— EXERCISE GOAL —
Exactly as they stand, write out all of the entries again.

##############################

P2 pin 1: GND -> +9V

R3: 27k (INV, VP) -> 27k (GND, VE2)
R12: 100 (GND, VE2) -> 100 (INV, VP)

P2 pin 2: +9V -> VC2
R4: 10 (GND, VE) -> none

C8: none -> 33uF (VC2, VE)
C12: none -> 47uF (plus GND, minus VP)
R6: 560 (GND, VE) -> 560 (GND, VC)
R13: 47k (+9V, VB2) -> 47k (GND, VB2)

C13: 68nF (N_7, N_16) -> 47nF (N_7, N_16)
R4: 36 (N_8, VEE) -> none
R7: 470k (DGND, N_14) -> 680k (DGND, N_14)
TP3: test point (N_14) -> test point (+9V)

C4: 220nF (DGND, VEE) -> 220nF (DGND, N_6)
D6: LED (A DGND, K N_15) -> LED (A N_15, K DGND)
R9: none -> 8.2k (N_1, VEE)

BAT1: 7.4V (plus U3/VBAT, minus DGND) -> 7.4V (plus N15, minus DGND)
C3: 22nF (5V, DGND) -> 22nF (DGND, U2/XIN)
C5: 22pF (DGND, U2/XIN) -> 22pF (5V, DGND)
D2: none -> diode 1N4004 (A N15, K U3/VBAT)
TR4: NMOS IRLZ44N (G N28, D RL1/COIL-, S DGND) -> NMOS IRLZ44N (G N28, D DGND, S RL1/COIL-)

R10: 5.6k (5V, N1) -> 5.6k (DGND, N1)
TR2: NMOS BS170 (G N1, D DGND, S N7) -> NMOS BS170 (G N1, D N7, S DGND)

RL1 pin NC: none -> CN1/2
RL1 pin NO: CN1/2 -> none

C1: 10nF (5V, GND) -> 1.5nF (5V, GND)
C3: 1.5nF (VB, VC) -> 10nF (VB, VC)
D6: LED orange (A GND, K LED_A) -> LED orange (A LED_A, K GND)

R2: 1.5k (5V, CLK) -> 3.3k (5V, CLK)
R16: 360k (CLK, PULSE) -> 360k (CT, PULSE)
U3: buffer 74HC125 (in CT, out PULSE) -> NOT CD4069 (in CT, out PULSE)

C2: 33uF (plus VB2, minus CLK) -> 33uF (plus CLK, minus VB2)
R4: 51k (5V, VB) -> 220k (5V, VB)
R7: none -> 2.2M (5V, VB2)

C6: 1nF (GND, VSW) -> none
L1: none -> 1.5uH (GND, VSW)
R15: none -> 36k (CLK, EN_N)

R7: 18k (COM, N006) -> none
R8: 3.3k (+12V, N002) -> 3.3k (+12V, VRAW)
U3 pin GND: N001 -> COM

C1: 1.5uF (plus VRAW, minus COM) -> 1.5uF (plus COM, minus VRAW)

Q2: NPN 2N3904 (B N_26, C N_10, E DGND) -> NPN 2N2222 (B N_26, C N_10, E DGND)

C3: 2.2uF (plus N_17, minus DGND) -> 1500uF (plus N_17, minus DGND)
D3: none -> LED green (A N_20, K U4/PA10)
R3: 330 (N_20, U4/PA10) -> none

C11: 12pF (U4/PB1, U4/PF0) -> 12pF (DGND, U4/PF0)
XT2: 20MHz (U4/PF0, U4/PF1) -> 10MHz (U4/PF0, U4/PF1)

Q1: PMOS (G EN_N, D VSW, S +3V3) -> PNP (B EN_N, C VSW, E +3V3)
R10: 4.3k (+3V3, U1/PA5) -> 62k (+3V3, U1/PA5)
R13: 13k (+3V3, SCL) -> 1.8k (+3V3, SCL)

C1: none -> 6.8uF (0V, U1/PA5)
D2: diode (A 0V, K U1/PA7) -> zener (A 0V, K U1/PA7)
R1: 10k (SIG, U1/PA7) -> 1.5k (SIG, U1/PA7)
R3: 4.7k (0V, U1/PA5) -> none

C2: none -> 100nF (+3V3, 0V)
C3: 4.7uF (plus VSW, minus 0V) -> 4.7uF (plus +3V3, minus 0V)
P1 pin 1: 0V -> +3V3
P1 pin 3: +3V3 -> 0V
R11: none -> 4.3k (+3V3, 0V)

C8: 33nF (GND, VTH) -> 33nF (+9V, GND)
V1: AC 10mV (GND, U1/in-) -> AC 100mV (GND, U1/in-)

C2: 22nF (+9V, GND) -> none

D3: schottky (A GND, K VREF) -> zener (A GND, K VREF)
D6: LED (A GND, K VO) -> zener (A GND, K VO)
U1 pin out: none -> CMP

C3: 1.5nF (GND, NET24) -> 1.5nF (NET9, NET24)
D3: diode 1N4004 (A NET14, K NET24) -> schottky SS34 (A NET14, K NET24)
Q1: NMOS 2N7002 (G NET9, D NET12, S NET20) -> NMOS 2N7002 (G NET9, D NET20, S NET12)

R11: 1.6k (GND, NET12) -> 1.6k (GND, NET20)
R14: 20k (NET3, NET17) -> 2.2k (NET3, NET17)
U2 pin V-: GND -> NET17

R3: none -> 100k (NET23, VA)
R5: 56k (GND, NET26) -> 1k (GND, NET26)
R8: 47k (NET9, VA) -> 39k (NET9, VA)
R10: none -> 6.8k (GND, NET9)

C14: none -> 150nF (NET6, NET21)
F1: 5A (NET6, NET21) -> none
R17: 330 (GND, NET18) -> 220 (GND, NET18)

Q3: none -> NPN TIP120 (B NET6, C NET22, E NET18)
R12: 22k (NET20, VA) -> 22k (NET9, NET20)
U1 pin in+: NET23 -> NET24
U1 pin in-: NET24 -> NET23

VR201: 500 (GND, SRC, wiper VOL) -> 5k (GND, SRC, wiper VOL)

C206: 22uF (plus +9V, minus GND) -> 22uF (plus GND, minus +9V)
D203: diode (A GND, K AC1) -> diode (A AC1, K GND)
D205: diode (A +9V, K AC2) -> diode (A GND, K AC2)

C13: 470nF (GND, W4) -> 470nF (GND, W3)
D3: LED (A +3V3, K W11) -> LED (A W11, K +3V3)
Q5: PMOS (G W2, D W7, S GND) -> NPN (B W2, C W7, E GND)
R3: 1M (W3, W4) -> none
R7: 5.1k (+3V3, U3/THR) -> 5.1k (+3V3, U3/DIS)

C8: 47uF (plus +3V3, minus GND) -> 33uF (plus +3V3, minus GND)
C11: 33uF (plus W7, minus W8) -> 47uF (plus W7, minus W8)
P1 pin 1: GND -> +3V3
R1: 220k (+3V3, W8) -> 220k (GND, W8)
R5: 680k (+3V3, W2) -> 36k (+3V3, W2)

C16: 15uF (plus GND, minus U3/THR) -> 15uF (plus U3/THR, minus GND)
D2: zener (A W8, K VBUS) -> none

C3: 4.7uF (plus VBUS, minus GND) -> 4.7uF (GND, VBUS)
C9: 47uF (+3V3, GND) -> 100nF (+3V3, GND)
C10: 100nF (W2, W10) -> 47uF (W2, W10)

##############################

— SOLUTION FOR THIS EXERCISE —
P2 pin 1: GND -> +9V

R3: 27k (INV, VP) -> 27k (GND, VE2)
R12: 100 (GND, VE2) -> 100 (INV, VP)

P2 pin 2: +9V -> VC2
R4: 10 (GND, VE) -> none

C8: none -> 33uF (VC2, VE)
C12: none -> 47uF (plus GND, minus VP)
R6: 560 (GND, VE) -> 560 (GND, VC)
R13: 47k (+9V, VB2) -> 47k (GND, VB2)

C13: 68nF (N_7, N_16) -> 47nF (N_7, N_16)
R4: 36 (N_8, VEE) -> none
R7: 470k (DGND, N_14) -> 680k (DGND, N_14)
TP3: test point (N_14) -> test point (+9V)

C4: 220nF (DGND, VEE) -> 220nF (DGND, N_6)
D6: LED (A DGND, K N_15) -> LED (A N_15, K DGND)
R9: none -> 8.2k (N_1, VEE)

BAT1: 7.4V (plus U3/VBAT, minus DGND) -> 7.4V (plus N15, minus DGND)
C3: 22nF (5V, DGND) -> 22nF (DGND, U2/XIN)
C5: 22pF (DGND, U2/XIN) -> 22pF (5V, DGND)
D2: none -> diode 1N4004 (A N15, K U3/VBAT)
TR4: NMOS IRLZ44N (G N28, D RL1/COIL-, S DGND) -> NMOS IRLZ44N (G N28, D DGND, S RL1/COIL-)

R10: 5.6k (5V, N1) -> 5.6k (DGND, N1)
TR2: NMOS BS170 (G N1, D DGND, S N7) -> NMOS BS170 (G N1, D N7, S DGND)

RL1 pin NC: none -> CN1/2
RL1 pin NO: CN1/2 -> none

C1: 10nF (5V, GND) -> 1.5nF (5V, GND)
C3: 1.5nF (VB, VC) -> 10nF (VB, VC)
D6: LED orange (A GND, K LED_A) -> LED orange (A LED_A, K GND)

R2: 1.5k (5V, CLK) -> 3.3k (5V, CLK)
R16: 360k (CLK, PULSE) -> 360k (CT, PULSE)
U3: buffer 74HC125 (in CT, out PULSE) -> NOT CD4069 (in CT, out PULSE)

C2: 33uF (plus VB2, minus CLK) -> 33uF (plus CLK, minus VB2)
R4: 51k (5V, VB) -> 220k (5V, VB)
R7: none -> 2.2M (5V, VB2)

C6: 1nF (GND, VSW) -> none
L1: none -> 1.5uH (GND, VSW)
R15: none -> 36k (CLK, EN_N)

R7: 18k (COM, N006) -> none
R8: 3.3k (+12V, N002) -> 3.3k (+12V, VRAW)
U3 pin GND: N001 -> COM

C1: 1.5uF (plus VRAW, minus COM) -> 1.5uF (plus COM, minus VRAW)

Q2: NPN 2N3904 (B N_26, C N_10, E DGND) -> NPN 2N2222 (B N_26, C N_10, E DGND)

C3: 2.2uF (plus N_17, minus DGND) -> 1500uF (plus N_17, minus DGND)
D3: none -> LED green (A N_20, K U4/PA10)
R3: 330 (N_20, U4/PA10) -> none

C11: 12pF (U4/PB1, U4/PF0) -> 12pF (DGND, U4/PF0)
XT2: 20MHz (U4/PF0, U4/PF1) -> 10MHz (U4/PF0, U4/PF1)

Q1: PMOS (G EN_N, D VSW, S +3V3) -> PNP (B EN_N, C VSW, E +3V3)
R10: 4.3k (+3V3, U1/PA5) -> 62k (+3V3, U1/PA5)
R13: 13k (+3V3, SCL) -> 1.8k (+3V3, SCL)

C1: none -> 6.8uF (0V, U1/PA5)
D2: diode (A 0V, K U1/PA7) -> zener (A 0V, K U1/PA7)
R1: 10k (SIG, U1/PA7) -> 1.5k (SIG, U1/PA7)
R3: 4.7k (0V, U1/PA5) -> none

C2: none -> 100nF (+3V3, 0V)
C3: 4.7uF (plus VSW, minus 0V) -> 4.7uF (plus +3V3, minus 0V)
P1 pin 1: 0V -> +3V3
P1 pin 3: +3V3 -> 0V
R11: none -> 4.3k (+3V3, 0V)

C8: 33nF (GND, VTH) -> 33nF (+9V, GND)
V1: AC 10mV (GND, U1/in-) -> AC 100mV (GND, U1/in-)

C2: 22nF (+9V, GND) -> none

D3: schottky (A GND, K VREF) -> zener (A GND, K VREF)
D6: LED (A GND, K VO) -> zener (A GND, K VO)
U1 pin out: none -> CMP

C3: 1.5nF (GND, NET24) -> 1.5nF (NET9, NET24)
D3: diode 1N4004 (A NET14, K NET24) -> schottky SS34 (A NET14, K NET24)
Q1: NMOS 2N7002 (G NET9, D NET12, S NET20) -> NMOS 2N7002 (G NET9, D NET20, S NET12)

R11: 1.6k (GND, NET12) -> 1.6k (GND, NET20)
R14: 20k (NET3, NET17) -> 2.2k (NET3, NET17)
U2 pin V-: GND -> NET17

R3: none -> 100k (NET23, VA)
R5: 56k (GND, NET26) -> 1k (GND, NET26)
R8: 47k (NET9, VA) -> 39k (NET9, VA)
R10: none -> 6.8k (GND, NET9)

C14: none -> 150nF (NET6, NET21)
F1: 5A (NET6, NET21) -> none
R17: 330 (GND, NET18) -> 220 (GND, NET18)

Q3: none -> NPN TIP120 (B NET6, C NET22, E NET18)
R12: 22k (NET20, VA) -> 22k (NET9, NET20)
U1 pin in+: NET23 -> NET24
U1 pin in-: NET24 -> NET23

VR201: 500 (GND, SRC, wiper VOL) -> 5k (GND, SRC, wiper VOL)

C206: 22uF (plus +9V, minus GND) -> 22uF (plus GND, minus +9V)
D203: diode (A GND, K AC1) -> diode (A AC1, K GND)
D205: diode (A +9V, K AC2) -> diode (A GND, K AC2)

C13: 470nF (GND, W4) -> 470nF (GND, W3)
D3: LED (A +3V3, K W11) -> LED (A W11, K +3V3)
Q5: PMOS (G W2, D W7, S GND) -> NPN (B W2, C W7, E GND)
R3: 1M (W3, W4) -> none
R7: 5.1k (+3V3, U3/THR) -> 5.1k (+3V3, U3/DIS)

C8: 47uF (plus +3V3, minus GND) -> 33uF (plus +3V3, minus GND)
C11: 33uF (plus W7, minus W8) -> 47uF (plus W7, minus W8)
P1 pin 1: GND -> +3V3
R1: 220k (+3V3, W8) -> 220k (GND, W8)
R5: 680k (+3V3, W2) -> 36k (+3V3, W2)

C16: 15uF (plus GND, minus U3/THR) -> 15uF (plus U3/THR, minus GND)
D2: zener (A W8, K VBUS) -> none

C3: 4.7uF (plus VBUS, minus GND) -> 4.7uF (GND, VBUS)
C9: 47uF (+3V3, GND) -> 100nF (+3V3, GND)
C10: 100nF (W2, W10) -> 47uF (W2, W10)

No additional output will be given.